■ Exercise requirements ■
Copy out word for word the line with "black shoe: 2 -> 3" and the lines that follow it in the listing below, up to the final one.
------------------------------------------------------------
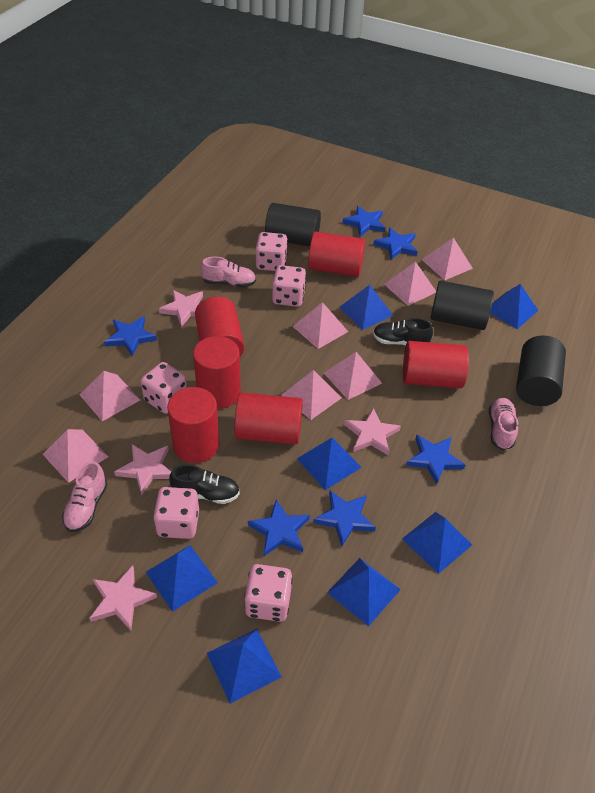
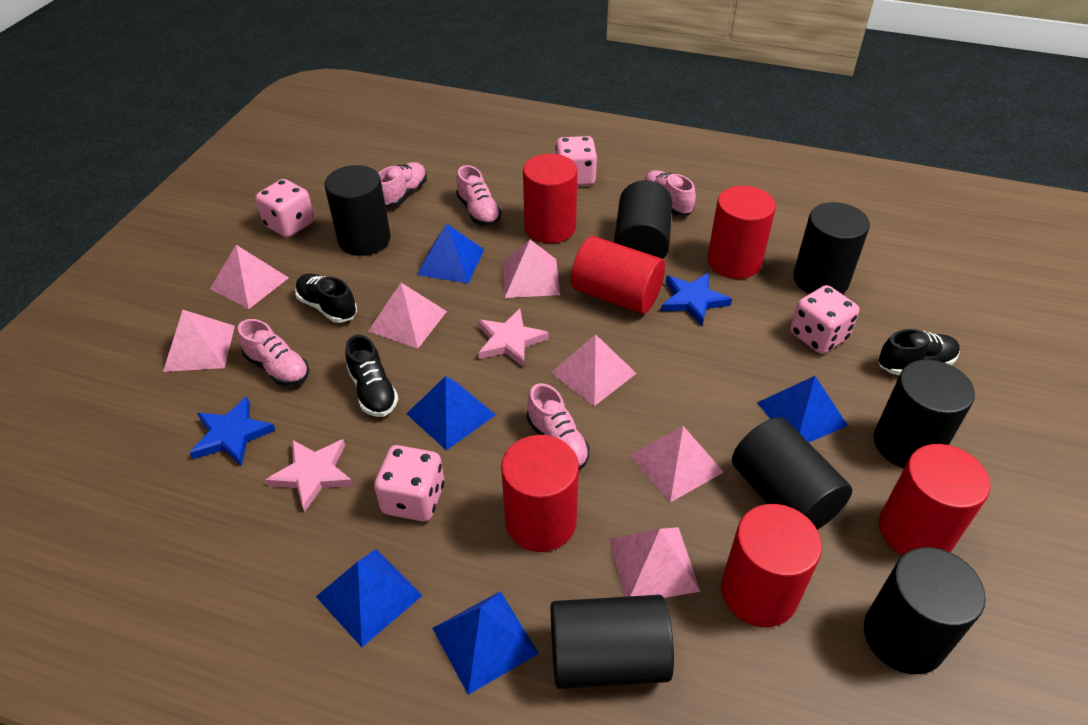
black cylinder: 3 -> 7
black shoe: 2 -> 3
blue pyramid: 7 -> 5
blue star: 6 -> 2
pink dice: 5 -> 4
pink shoe: 3 -> 5
pink star: 4 -> 2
------------------------------------------------------------
■ Solution for this task ■
black shoe: 2 -> 3
blue pyramid: 7 -> 5
blue star: 6 -> 2
pink dice: 5 -> 4
pink shoe: 3 -> 5
pink star: 4 -> 2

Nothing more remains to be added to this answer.